**WORK TO COMPLETE**. Please copy, exactly and with no pictures, only the lines from the one containing "[(278,283),(492,399),(521,345),(305,230),(278,283)]" through the last line of the records.
:::::
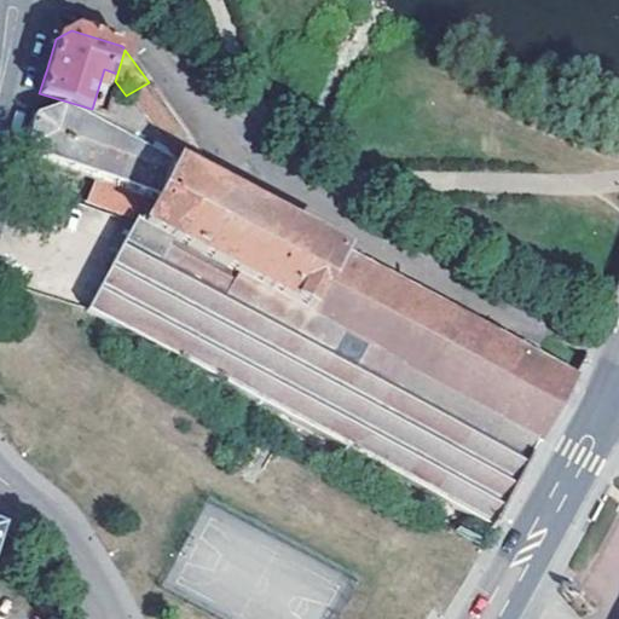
[(110,137),(171,167),(197,180),(208,166),(149,82),(126,96),(115,81),(105,114),(117,120),(110,137)]
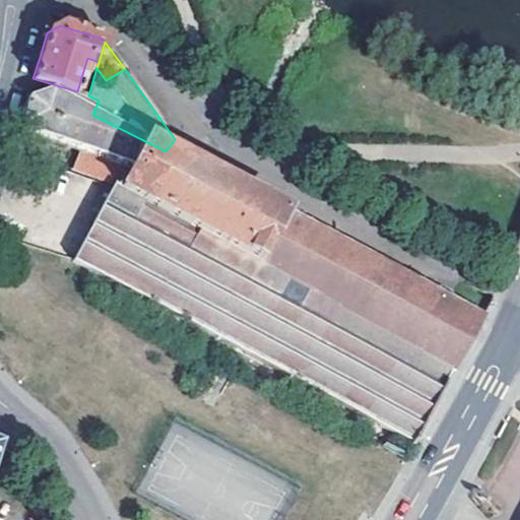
[(18,126),(131,165),(143,140),(92,115),(99,101),(88,95),(77,91),(53,84),(52,87),(27,98),(23,111),(18,126)]
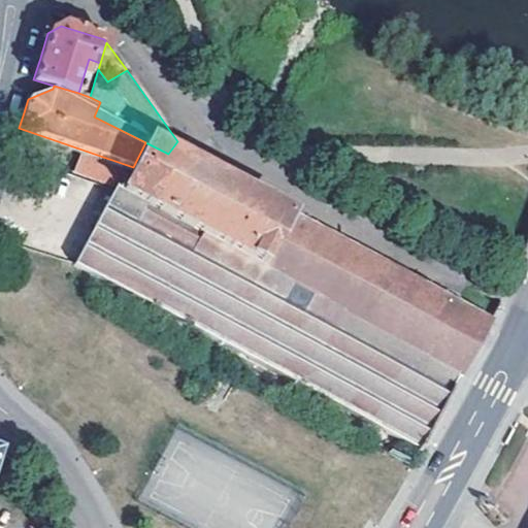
[(121,191),(260,265),(286,216),(272,208),(168,154),(145,142),(133,167),(121,191)]
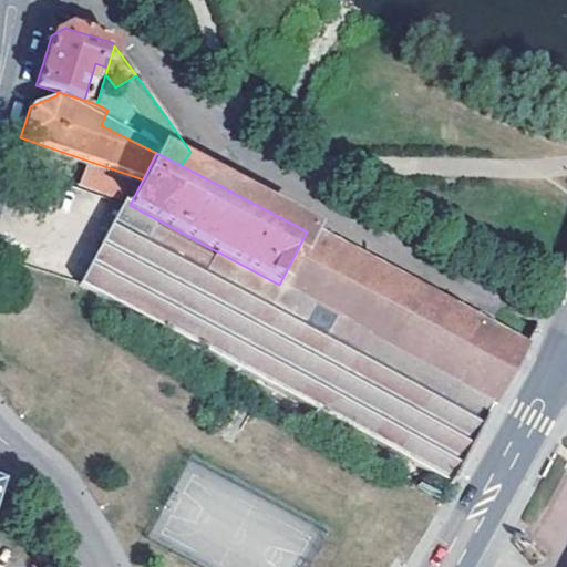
[(453,480),(495,401),(279,285),(130,205),(123,202),(80,281),(453,480)]
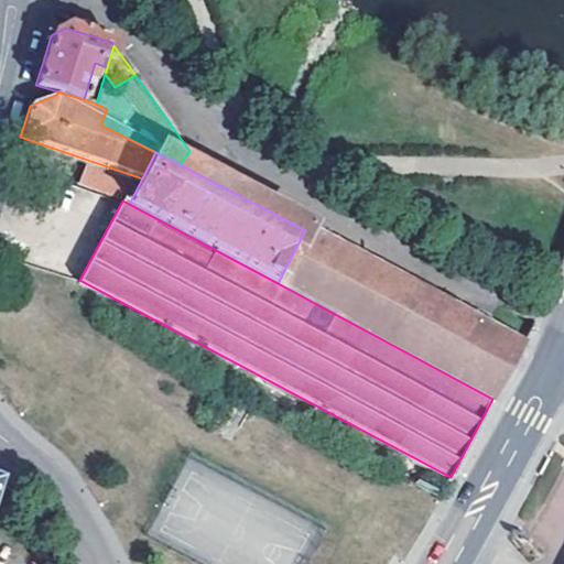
[(278,283),(492,399),(521,345),(305,230),(278,283)]
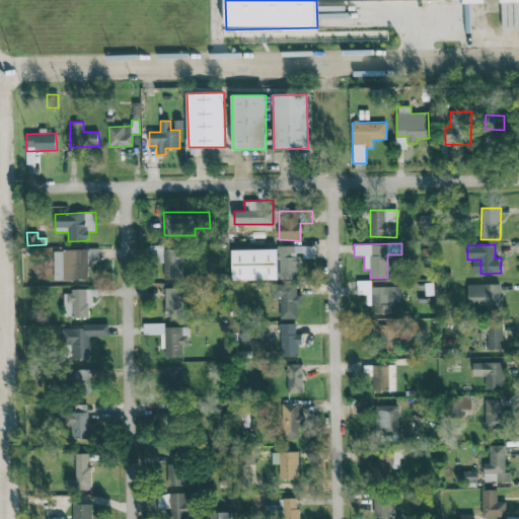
[(279,246),(280,279),(297,279),(296,266),(301,266),(301,258),(315,258),(314,245),(279,246)]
:::::
**TASK OUTPUT**.
[(278,283),(492,399),(521,345),(305,230),(278,283)]
[(279,246),(280,279),(297,279),(296,266),(301,266),(301,258),(315,258),(314,245),(279,246)]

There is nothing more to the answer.